[[ DATASET RECORDS open ]]
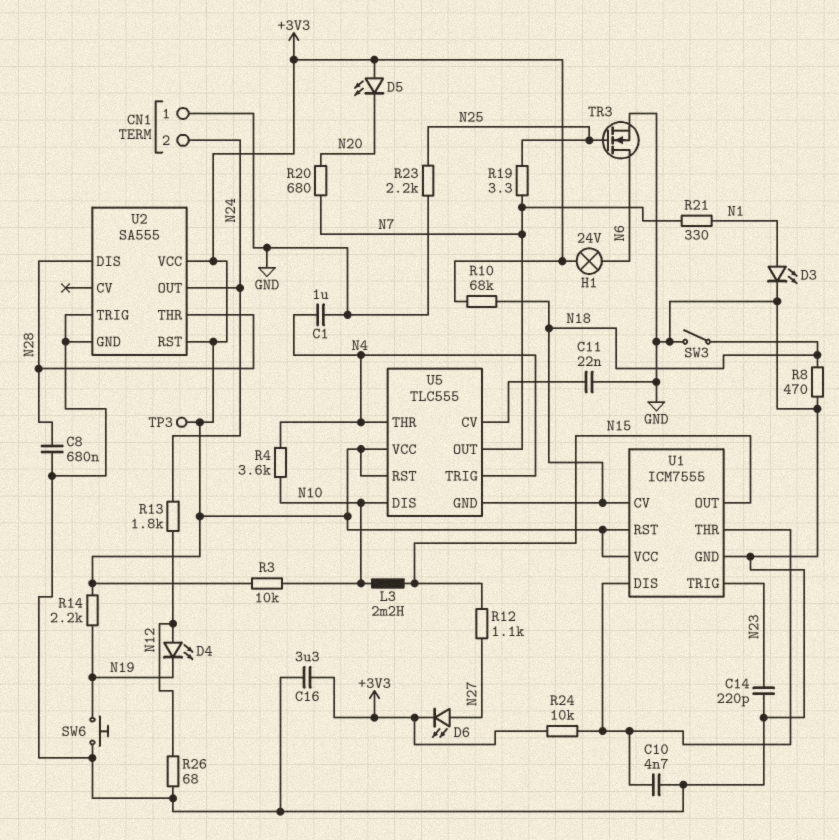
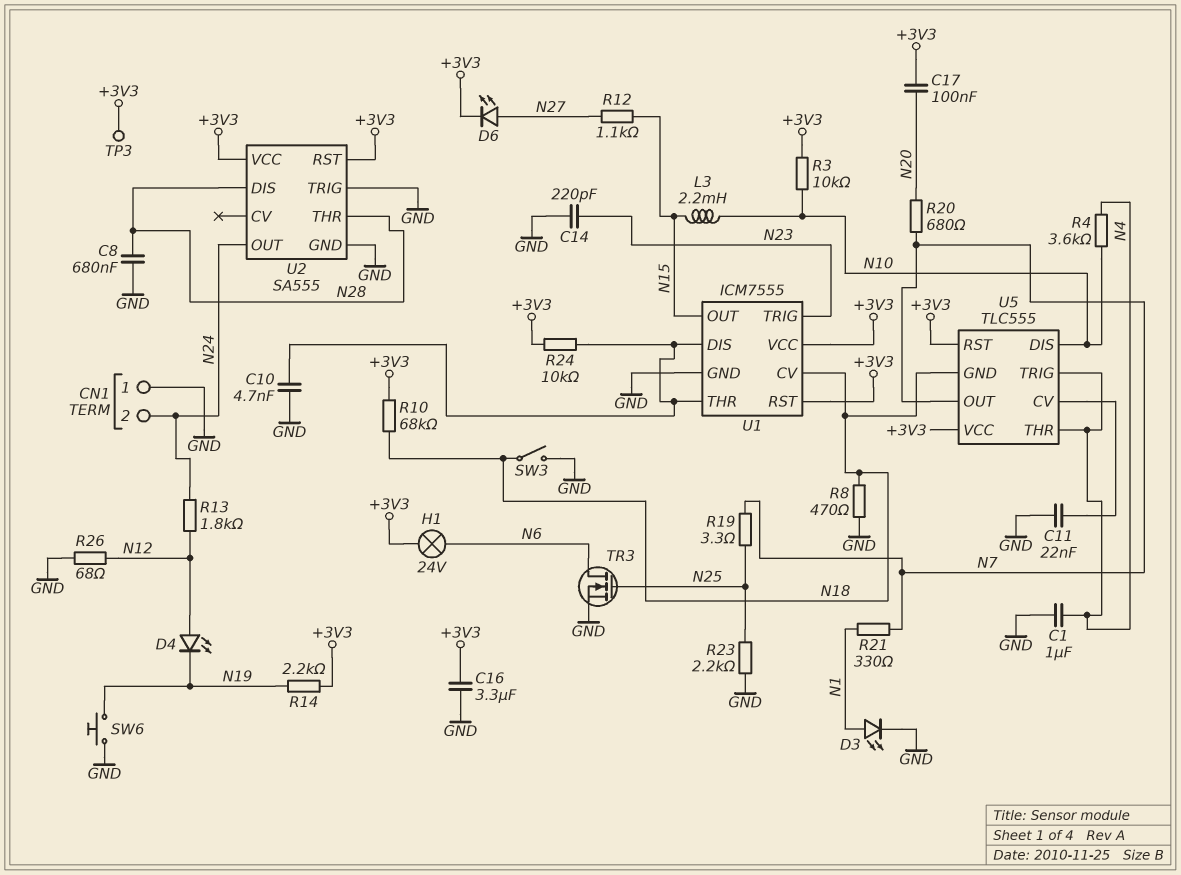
C17: none -> 100nF (+3V3, N20)
D5: LED (A +3V3, K N20) -> none

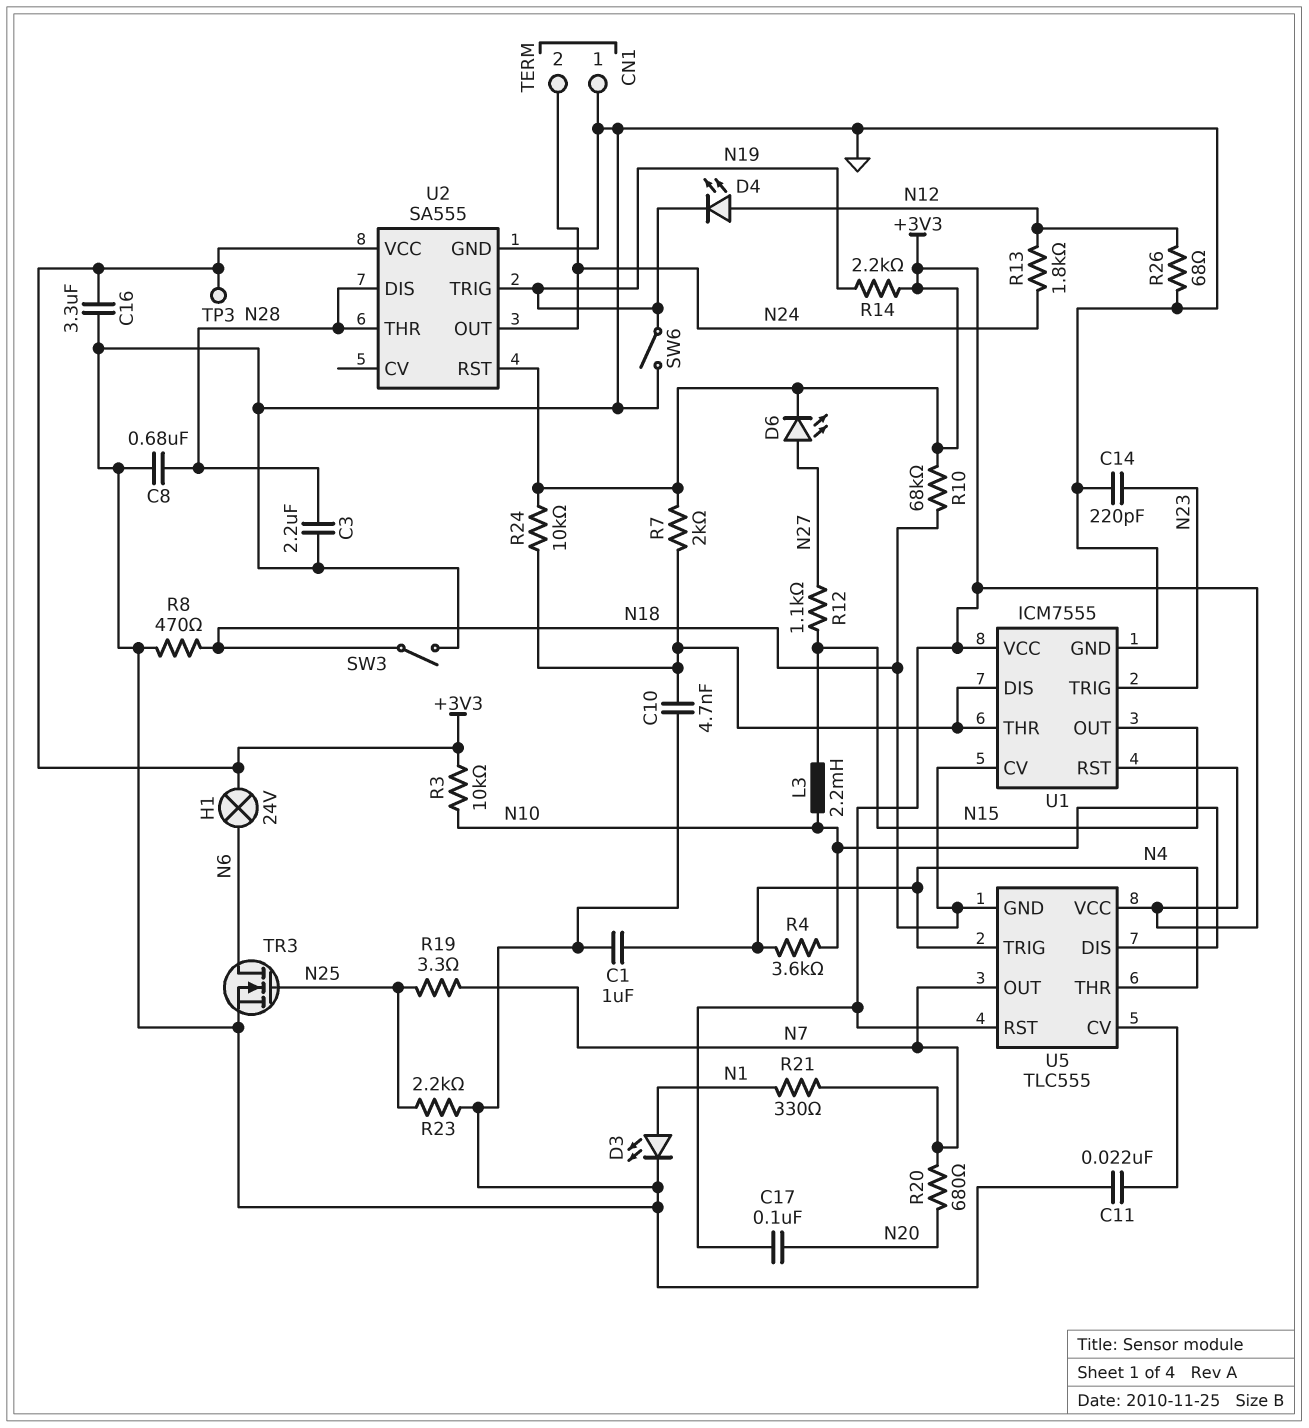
C3: none -> 2.2uF (GND, N28)
R7: none -> 2k (+3V3, U1/DIS)
SW6: button (GND, N19) -> switch (GND, N19)
U2 pin TRIG: GND -> N19

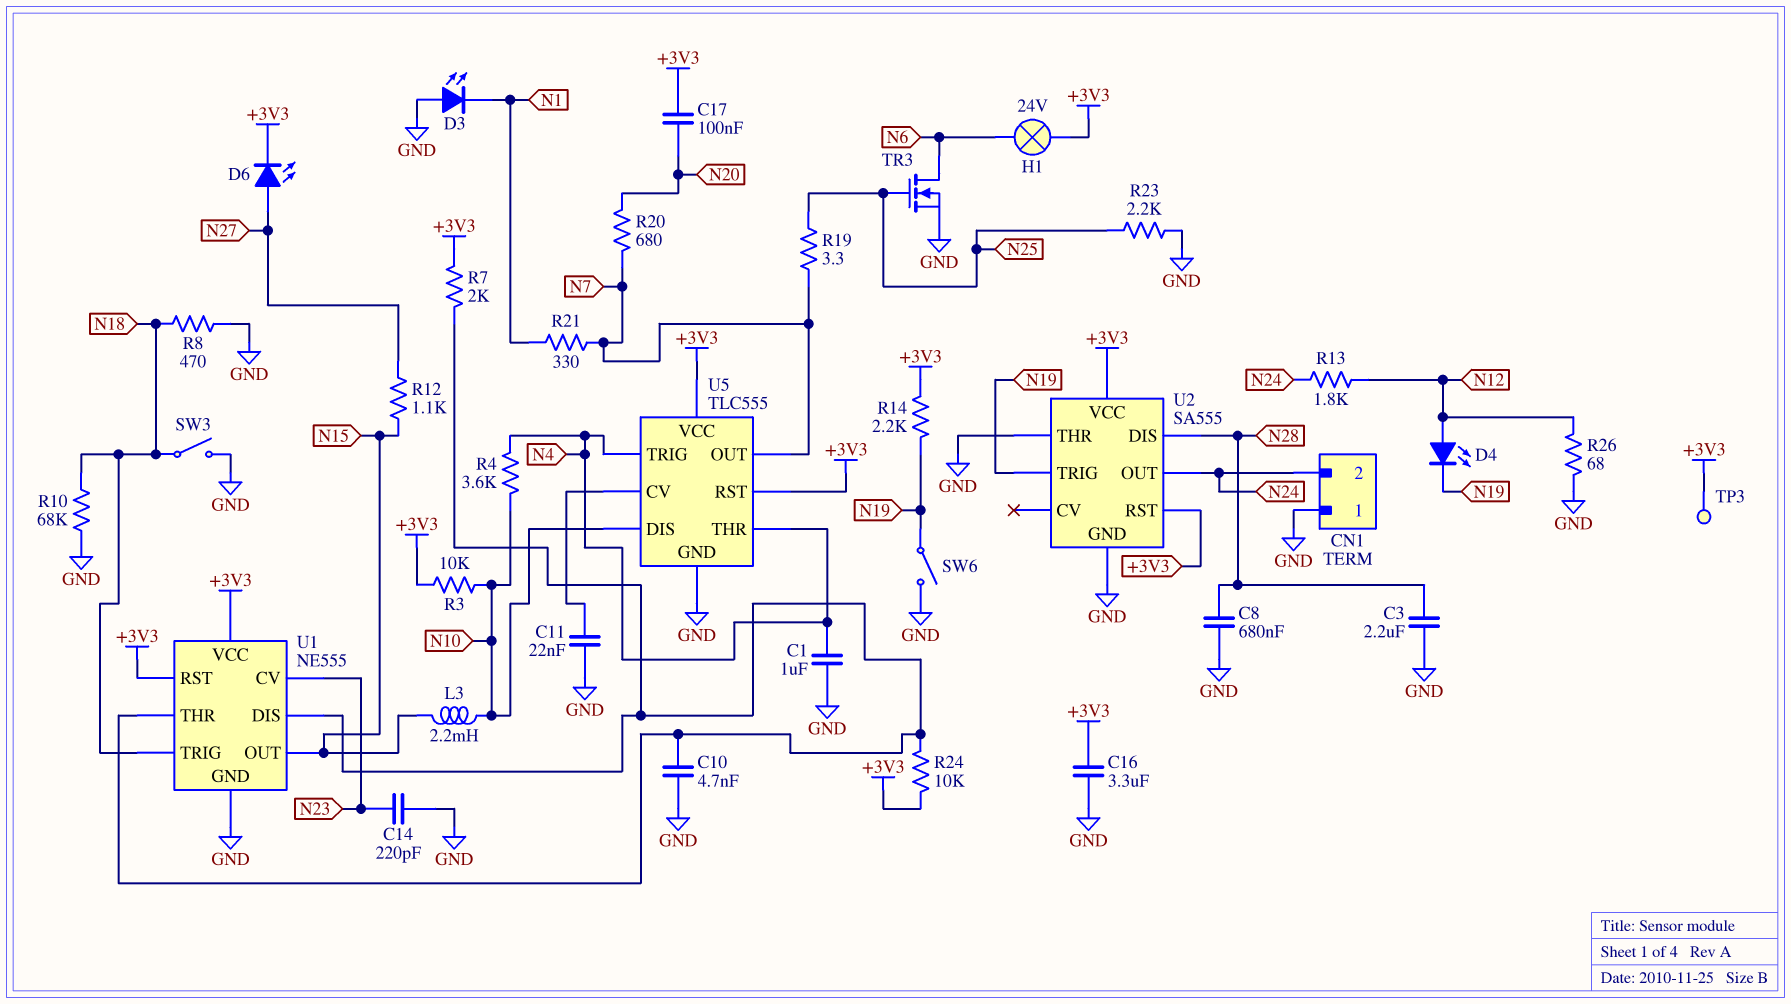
D3: LED (A N1, K GND) -> LED (A GND, K N1)
R10: 68k (+3V3, N18) -> 68k (GND, N18)
U1: ICM7555 -> NE555
U1 pin CV: N18 -> N23
U1 pin TRIG: N23 -> N18
U2 pin THR: N28 -> GND
U5 pin GND: N18 -> GND

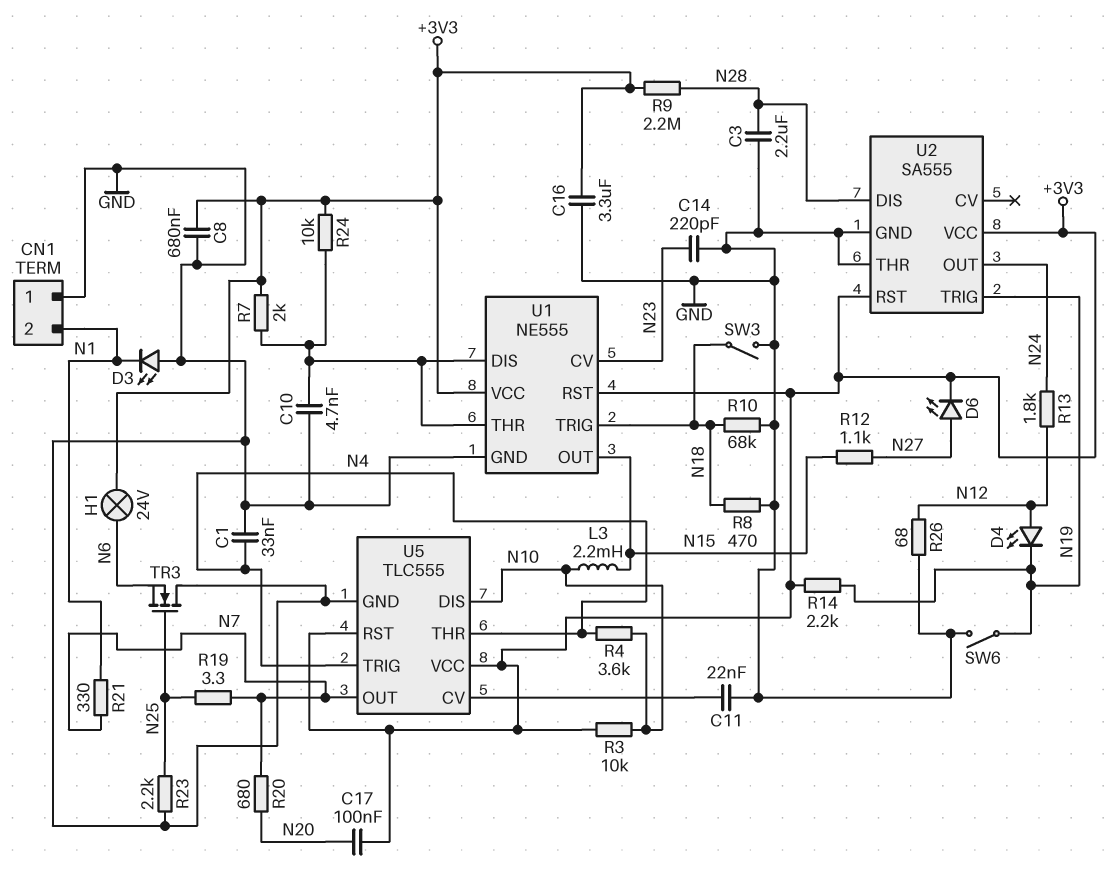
C1: 1uF (GND, N4) -> 33nF (GND, N4)
C8: 680nF (GND, N28) -> 680nF (+3V3, GND)
CN1 pin 2: N24 -> N1
R9: none -> 2.2M (+3V3, N28)
TP3: test point (+3V3) -> none
TR3: NMOS (G N25, D N6, S GND) -> NMOS (G N25, D GND, S N6)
[[ DATASET RECORDS closed ]]
* WHAT IS BEING ASKED
Give back the lines above exactly, from the one with "TP3: test point (+3V3) -> none" through the last line.

* SOLUTION
TP3: test point (+3V3) -> none
TR3: NMOS (G N25, D N6, S GND) -> NMOS (G N25, D GND, S N6)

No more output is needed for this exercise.